++++ SUPPLIED RECORDS ++++

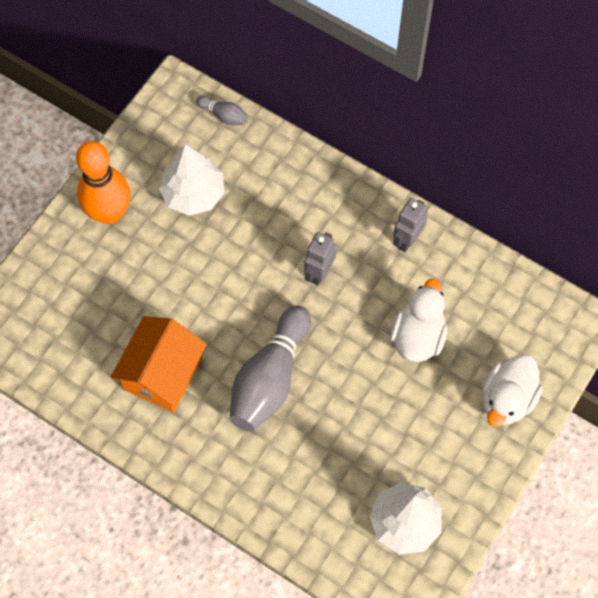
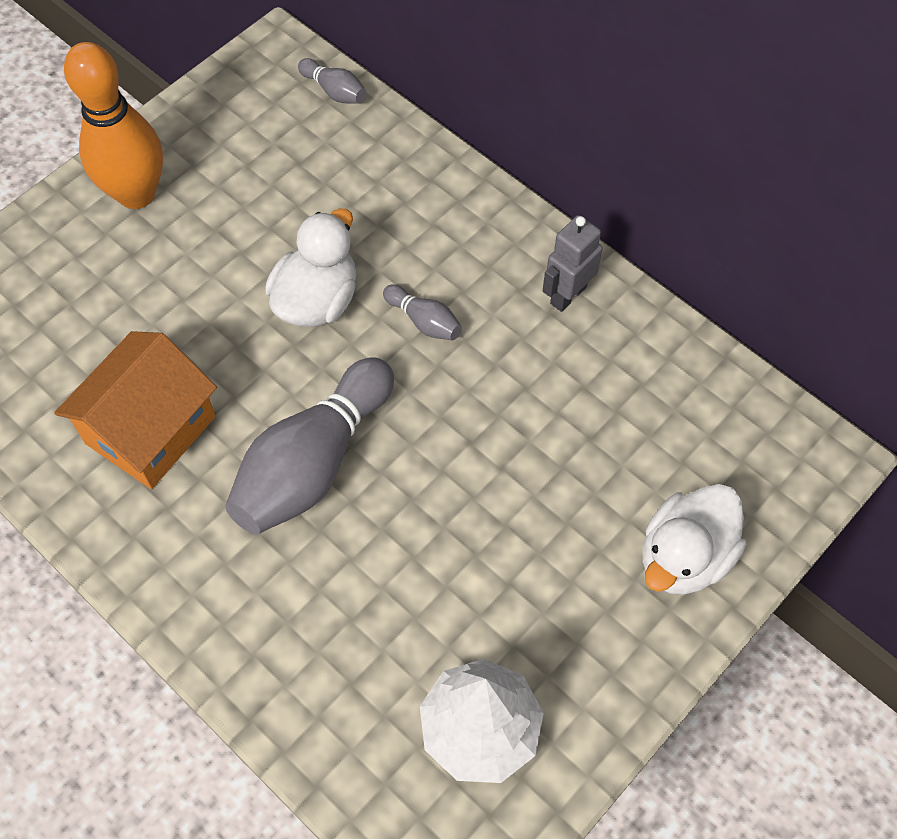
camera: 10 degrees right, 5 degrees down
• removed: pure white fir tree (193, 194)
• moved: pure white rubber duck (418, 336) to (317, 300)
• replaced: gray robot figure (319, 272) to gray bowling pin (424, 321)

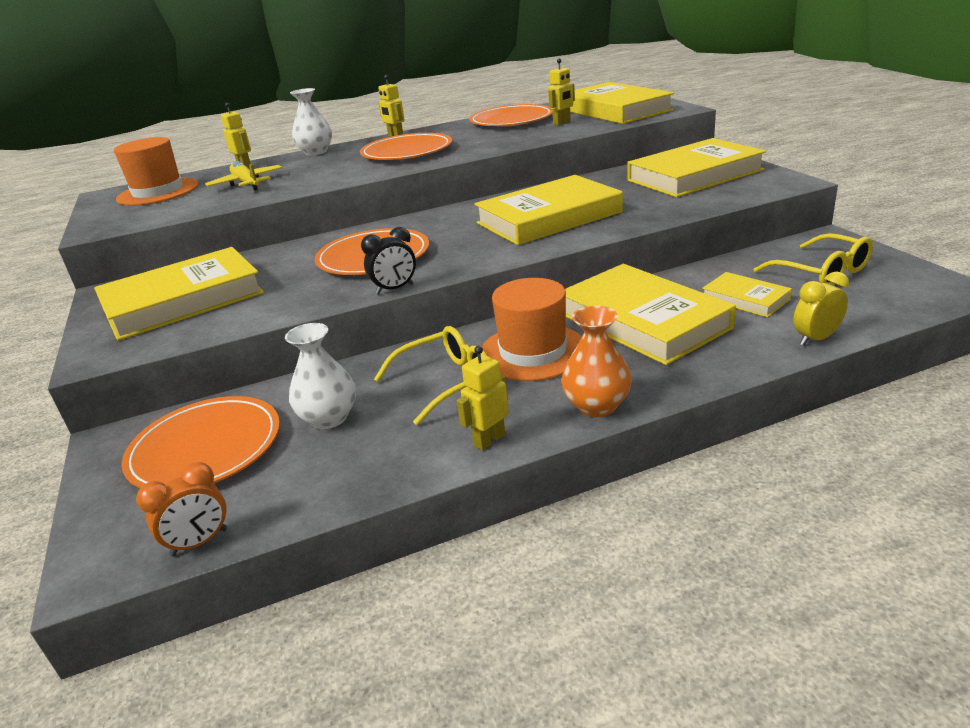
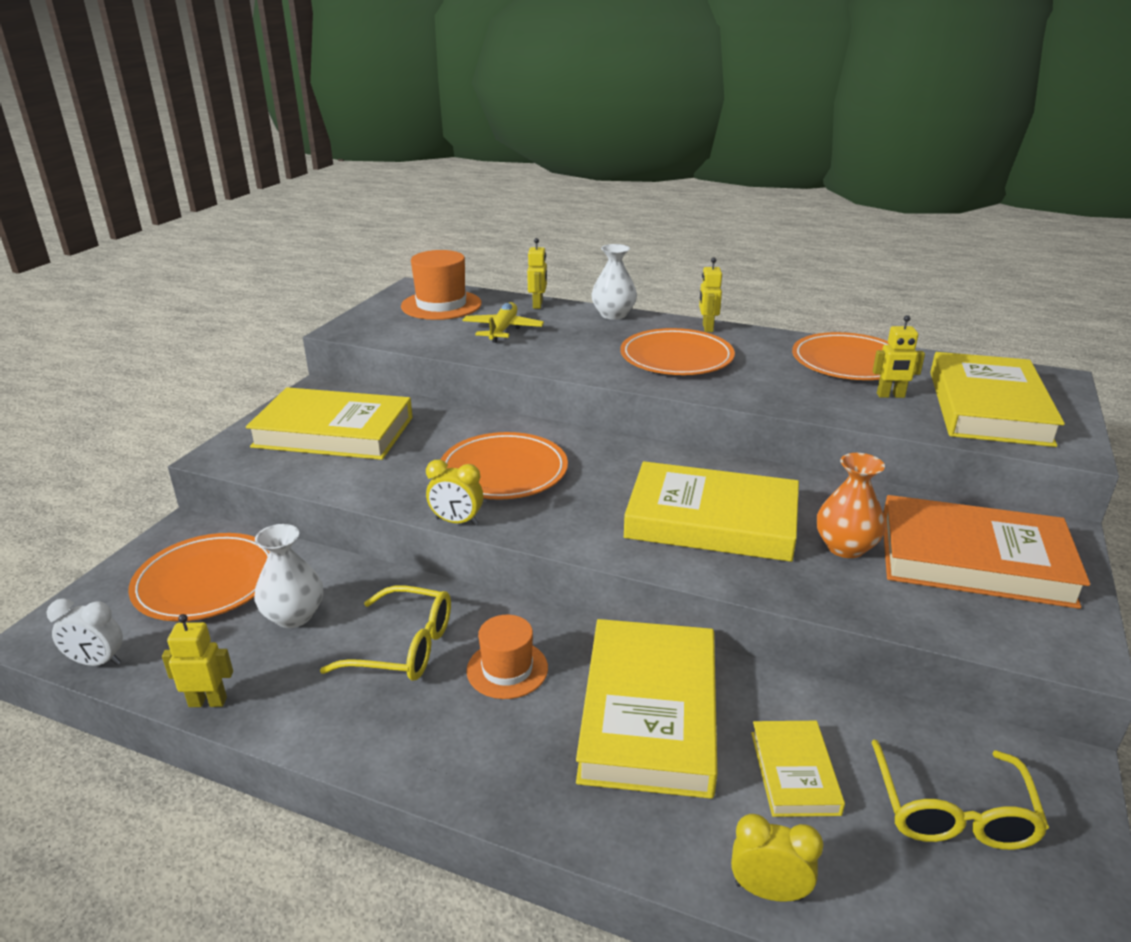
camera: 40 degrees right, 0 degrees up
• moved: yellow robot figure (489, 440) to (208, 702)
• moved: orange flower vase (596, 406) to (845, 547)
• recoloured: orange alarm clock (199, 542) to pure white alarm clock (97, 662)
• recoloured: black alarm clock (394, 289) to yellow alarm clock (456, 522)
• recoloured: yellow book (694, 175) to orange book (973, 560)
• resized: orange top hat (533, 352) = (507, 669) x0.63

++++

All of the entries above must be reproduced exactly, and no image may be included.

▸ RESULT BELOW
camera: 10 degrees right, 5 degrees down
• removed: pure white fir tree (193, 194)
• moved: pure white rubber duck (418, 336) to (317, 300)
• replaced: gray robot figure (319, 272) to gray bowling pin (424, 321)

camera: 40 degrees right, 0 degrees up
• moved: yellow robot figure (489, 440) to (208, 702)
• moved: orange flower vase (596, 406) to (845, 547)
• recoloured: orange alarm clock (199, 542) to pure white alarm clock (97, 662)
• recoloured: black alarm clock (394, 289) to yellow alarm clock (456, 522)
• recoloured: yellow book (694, 175) to orange book (973, 560)
• resized: orange top hat (533, 352) = (507, 669) x0.63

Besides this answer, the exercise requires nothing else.